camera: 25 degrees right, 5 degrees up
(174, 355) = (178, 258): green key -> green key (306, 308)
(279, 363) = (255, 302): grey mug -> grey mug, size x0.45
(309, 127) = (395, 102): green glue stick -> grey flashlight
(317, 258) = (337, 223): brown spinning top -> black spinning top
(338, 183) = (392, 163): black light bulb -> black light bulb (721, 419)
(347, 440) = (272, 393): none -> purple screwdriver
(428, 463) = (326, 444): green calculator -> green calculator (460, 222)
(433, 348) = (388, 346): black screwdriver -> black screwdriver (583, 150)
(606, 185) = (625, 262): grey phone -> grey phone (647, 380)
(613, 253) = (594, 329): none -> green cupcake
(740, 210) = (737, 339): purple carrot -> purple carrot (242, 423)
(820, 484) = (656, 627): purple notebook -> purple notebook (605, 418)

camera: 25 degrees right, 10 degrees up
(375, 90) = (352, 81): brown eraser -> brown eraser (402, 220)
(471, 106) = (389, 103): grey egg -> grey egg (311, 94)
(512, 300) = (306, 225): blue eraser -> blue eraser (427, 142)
...
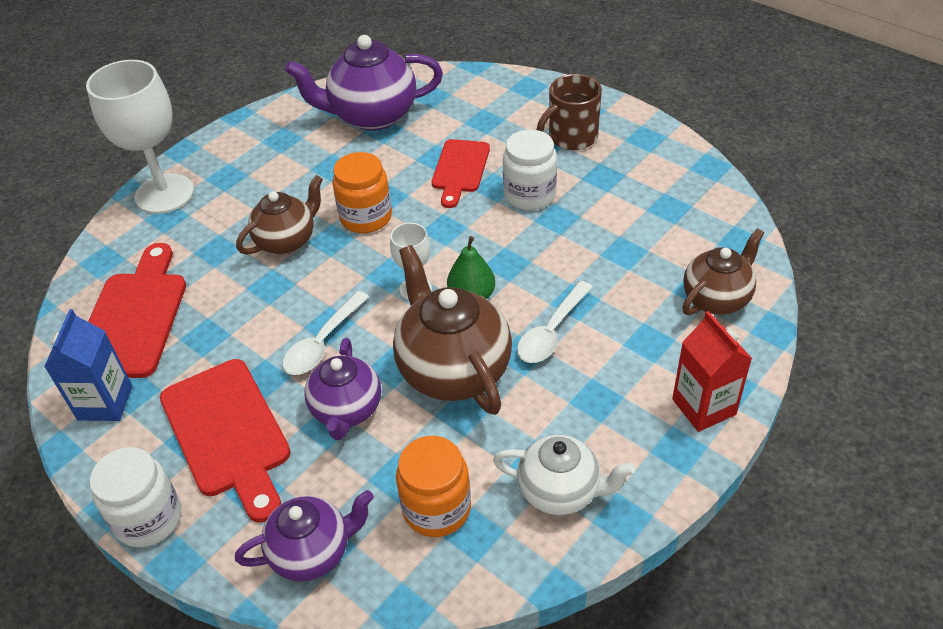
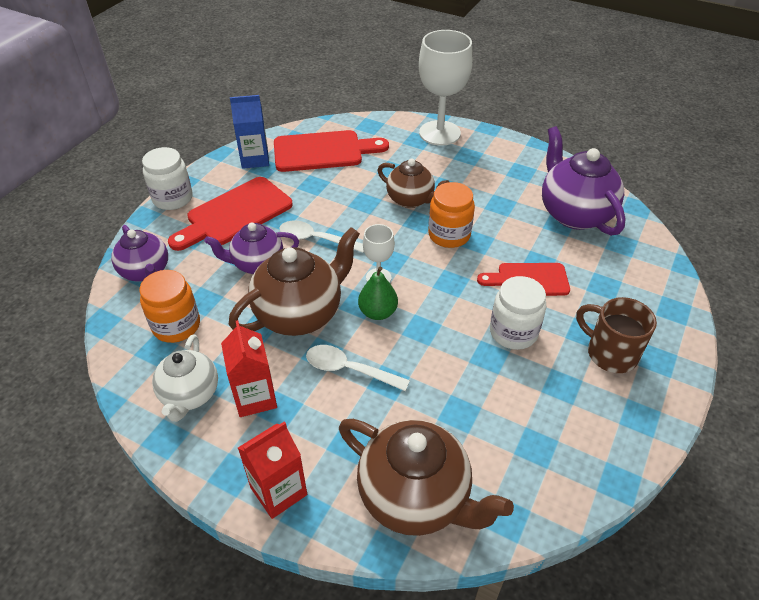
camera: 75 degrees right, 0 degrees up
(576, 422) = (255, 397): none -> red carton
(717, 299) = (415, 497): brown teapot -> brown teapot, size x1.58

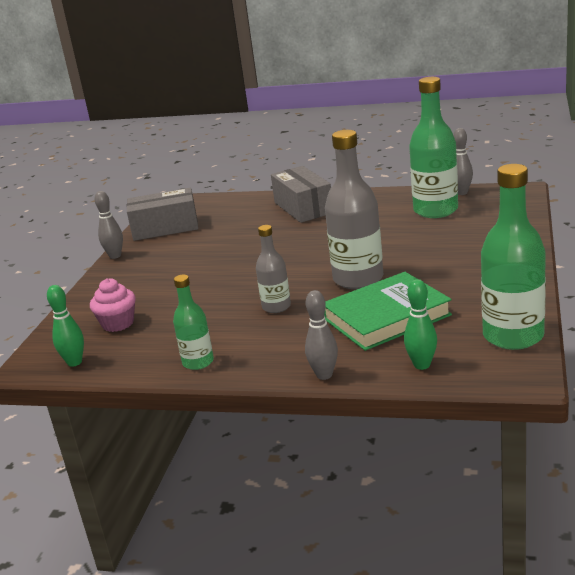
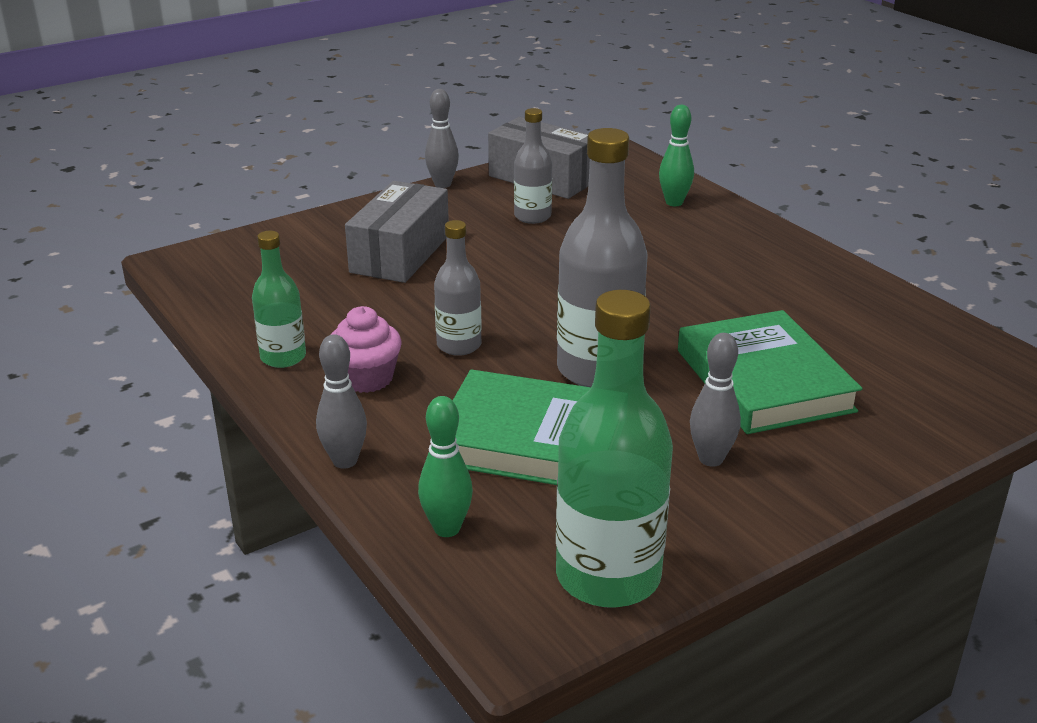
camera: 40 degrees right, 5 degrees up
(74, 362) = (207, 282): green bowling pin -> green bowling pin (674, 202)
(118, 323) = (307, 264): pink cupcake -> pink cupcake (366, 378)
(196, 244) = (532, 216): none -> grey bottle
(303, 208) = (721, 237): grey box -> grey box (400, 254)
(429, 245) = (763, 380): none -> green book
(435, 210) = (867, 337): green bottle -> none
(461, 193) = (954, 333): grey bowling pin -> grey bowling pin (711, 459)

* _PROBLEM DETAILS_: Lines that hold "grey" are the ones to copy, so pick each out from the data.

* _ANSWER TO THIS PROBLEM_:
(279, 363) = (255, 302): grey mug -> grey mug, size x0.45
(309, 127) = (395, 102): green glue stick -> grey flashlight
(606, 185) = (625, 262): grey phone -> grey phone (647, 380)
(471, 106) = (389, 103): grey egg -> grey egg (311, 94)
(196, 244) = (532, 216): none -> grey bottle
(303, 208) = (721, 237): grey box -> grey box (400, 254)
(461, 193) = (954, 333): grey bowling pin -> grey bowling pin (711, 459)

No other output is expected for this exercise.